» WORK INSTRUCTIONS
Return the data that follows exactly as it appears. Pictures do not belong in the copy.

──────────────────────────────

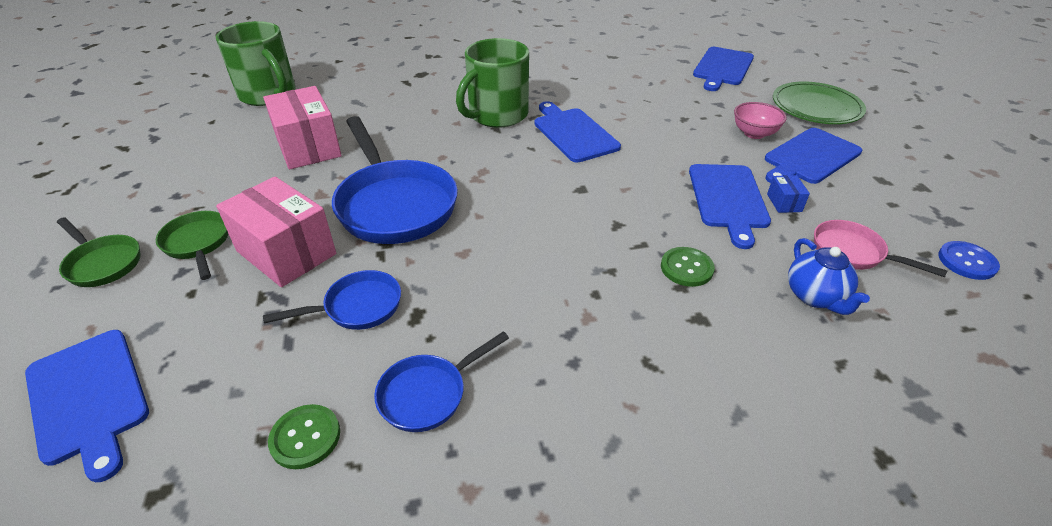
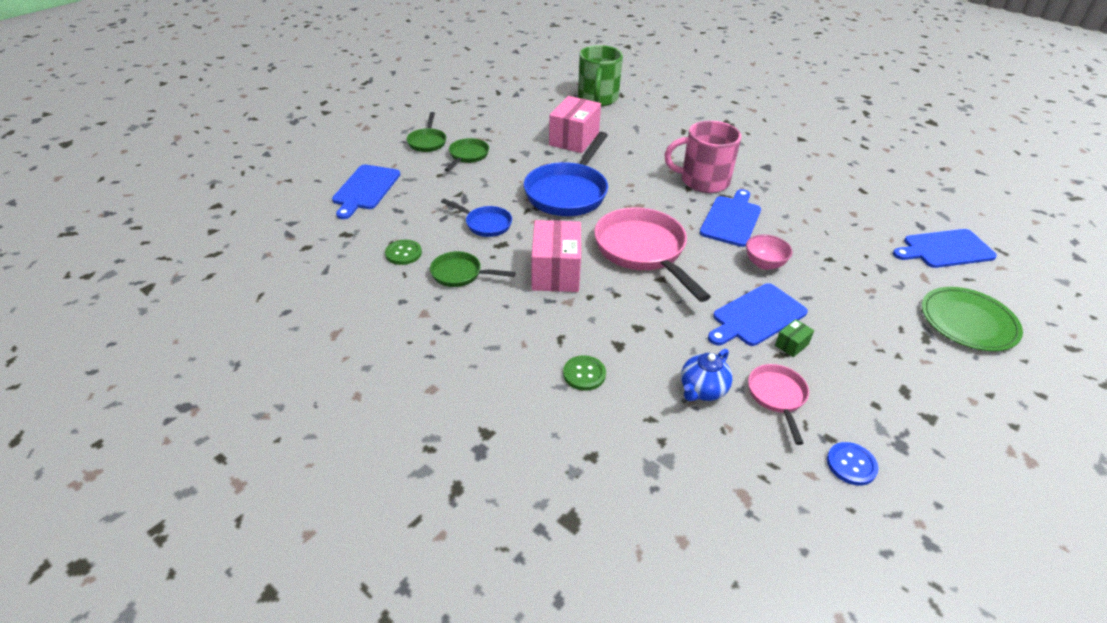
camera: 50 degrees right, 0 degrees up
(286, 252) = (493, 182): pink box -> pink box (556, 272)
(428, 394) = (460, 274): blue pan -> green pan
(497, 115) = (703, 181): green mug -> pink mug
(560, 211) = (643, 251): none -> pink pan
(686, 268) = (657, 323): green button -> green button (584, 374)
(754, 133) = (865, 300): pink bowl -> pink bowl (764, 264)
(784, 203) = (791, 345): blue box -> green box
(810, 157) = (876, 340): blue cutting board -> none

──────────────────────────────

» FINISHED EXERCISE
camera: 50 degrees right, 0 degrees up
(286, 252) = (493, 182): pink box -> pink box (556, 272)
(428, 394) = (460, 274): blue pan -> green pan
(497, 115) = (703, 181): green mug -> pink mug
(560, 211) = (643, 251): none -> pink pan
(686, 268) = (657, 323): green button -> green button (584, 374)
(754, 133) = (865, 300): pink bowl -> pink bowl (764, 264)
(784, 203) = (791, 345): blue box -> green box
(810, 157) = (876, 340): blue cutting board -> none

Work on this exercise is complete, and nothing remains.